(Beginning of Extracted information)
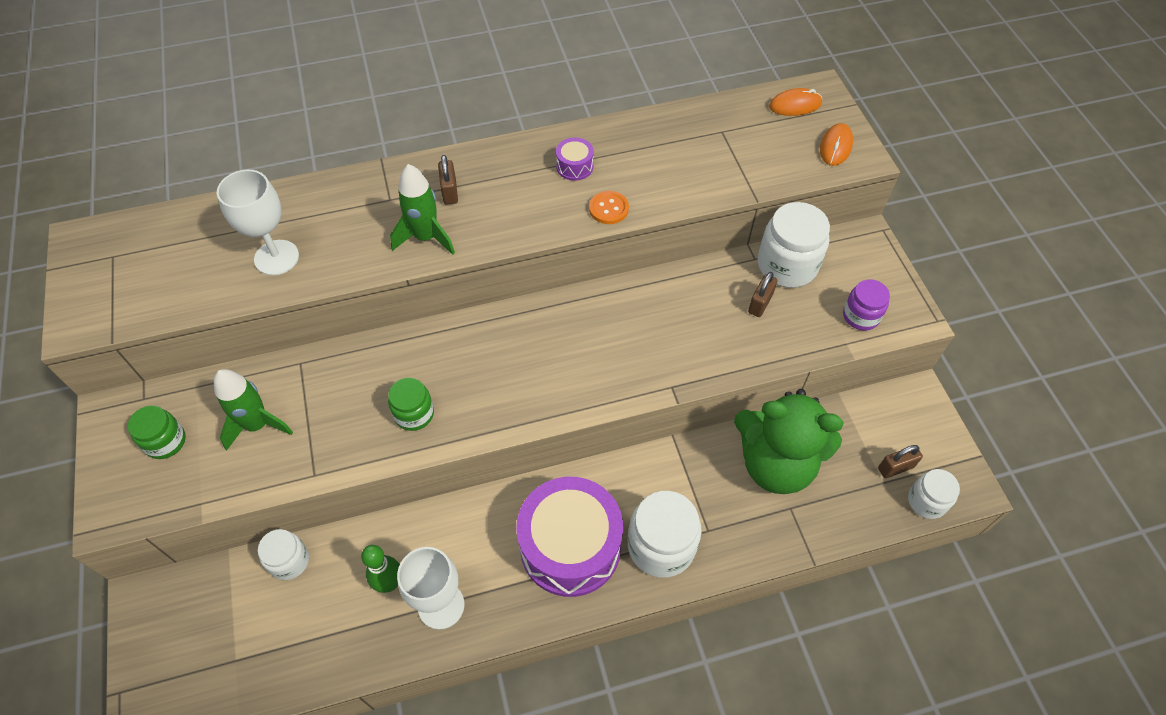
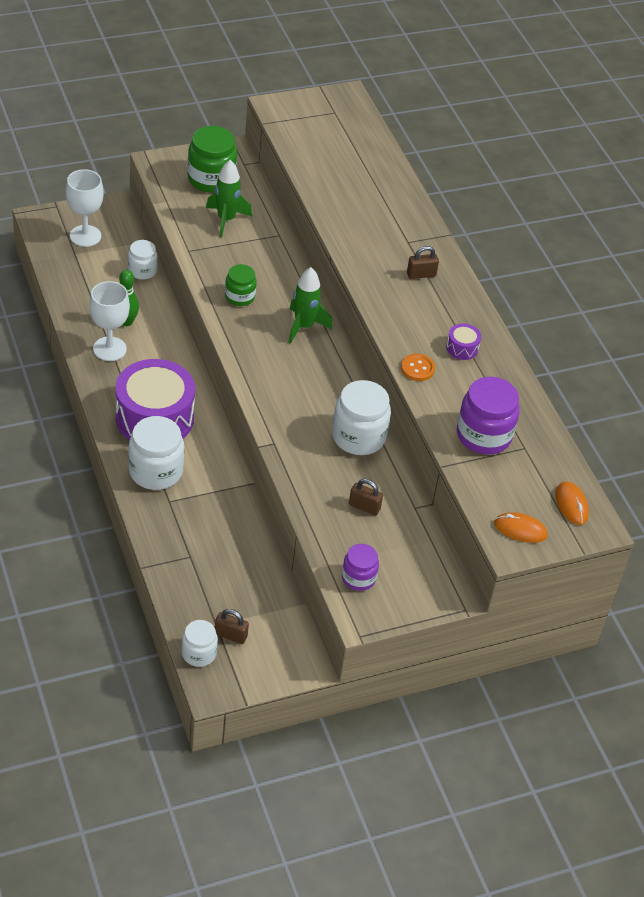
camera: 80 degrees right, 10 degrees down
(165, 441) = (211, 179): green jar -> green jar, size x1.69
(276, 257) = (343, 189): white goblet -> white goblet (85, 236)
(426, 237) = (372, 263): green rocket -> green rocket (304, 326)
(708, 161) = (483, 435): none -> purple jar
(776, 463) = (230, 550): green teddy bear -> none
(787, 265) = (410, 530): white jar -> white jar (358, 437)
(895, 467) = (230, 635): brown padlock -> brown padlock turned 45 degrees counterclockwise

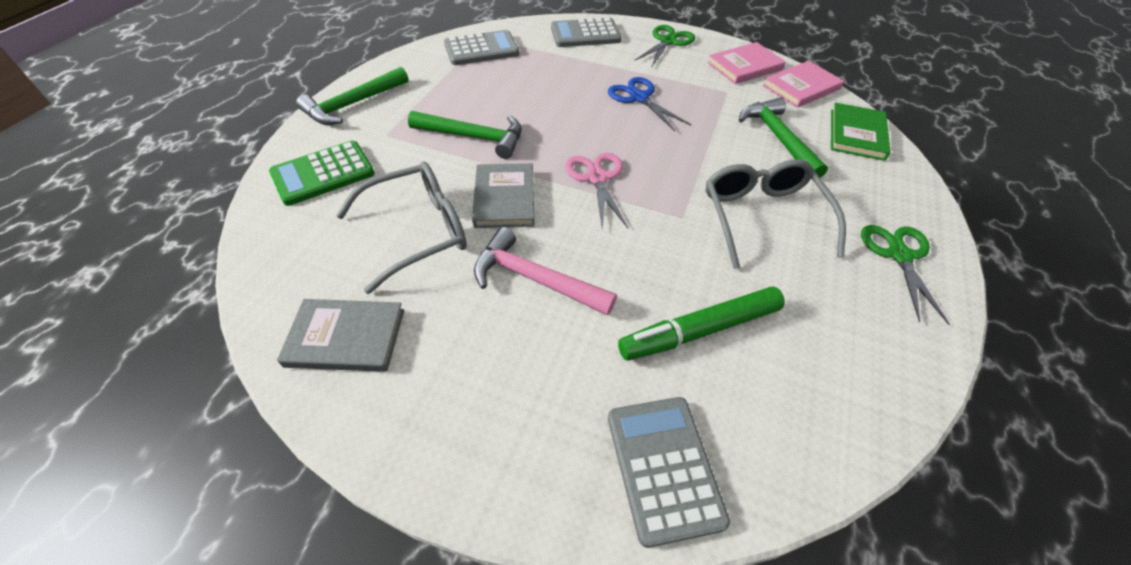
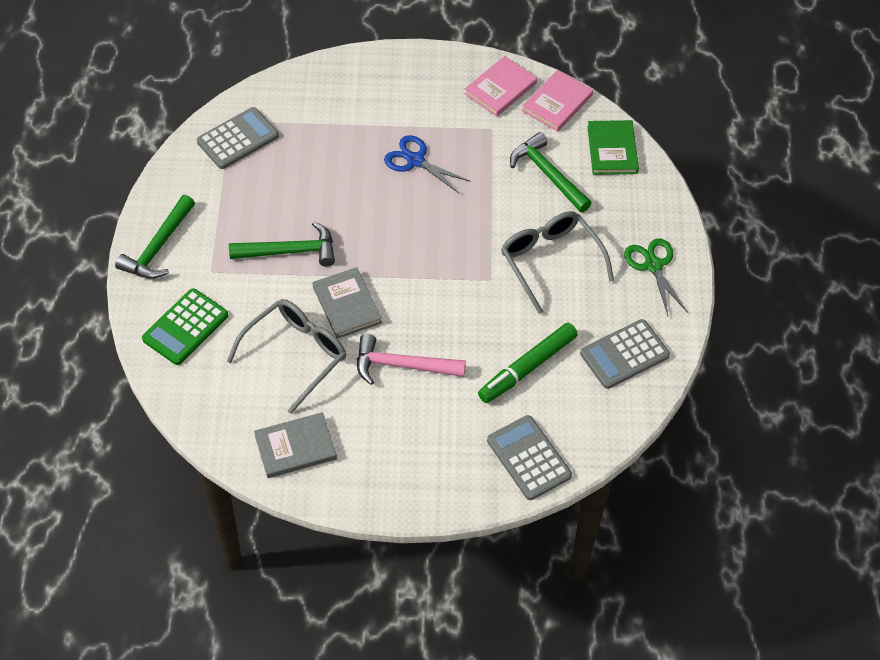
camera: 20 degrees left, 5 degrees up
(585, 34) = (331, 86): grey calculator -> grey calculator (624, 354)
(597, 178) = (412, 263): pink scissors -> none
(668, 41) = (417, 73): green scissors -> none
(End of Extracted information)
(Beginning of Extracted information)
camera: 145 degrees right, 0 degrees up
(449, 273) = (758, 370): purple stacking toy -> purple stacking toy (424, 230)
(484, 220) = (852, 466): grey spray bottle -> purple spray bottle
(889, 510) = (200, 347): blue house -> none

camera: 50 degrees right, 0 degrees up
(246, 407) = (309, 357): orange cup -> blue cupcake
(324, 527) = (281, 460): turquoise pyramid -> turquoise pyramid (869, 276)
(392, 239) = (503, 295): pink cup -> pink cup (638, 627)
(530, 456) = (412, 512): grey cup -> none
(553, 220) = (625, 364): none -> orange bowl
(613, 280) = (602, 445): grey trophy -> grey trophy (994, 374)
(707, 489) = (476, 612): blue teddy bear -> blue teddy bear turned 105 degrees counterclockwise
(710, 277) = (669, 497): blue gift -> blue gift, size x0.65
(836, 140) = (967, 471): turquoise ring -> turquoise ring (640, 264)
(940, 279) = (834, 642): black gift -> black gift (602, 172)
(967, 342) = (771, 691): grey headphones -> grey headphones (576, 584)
(End of Extracted information)
Work order >>
Write out word for word the lines above that run from the one with "(165, 441) = (211, 179): green" to the one with "(668, 41) = (417, 73): green scissors -> none". Include both end lines; exclude the images.

Answer below >>
(165, 441) = (211, 179): green jar -> green jar, size x1.69
(276, 257) = (343, 189): white goblet -> white goblet (85, 236)
(426, 237) = (372, 263): green rocket -> green rocket (304, 326)
(708, 161) = (483, 435): none -> purple jar
(776, 463) = (230, 550): green teddy bear -> none
(787, 265) = (410, 530): white jar -> white jar (358, 437)
(895, 467) = (230, 635): brown padlock -> brown padlock turned 45 degrees counterclockwise

camera: 20 degrees left, 5 degrees up
(585, 34) = (331, 86): grey calculator -> grey calculator (624, 354)
(597, 178) = (412, 263): pink scissors -> none
(668, 41) = (417, 73): green scissors -> none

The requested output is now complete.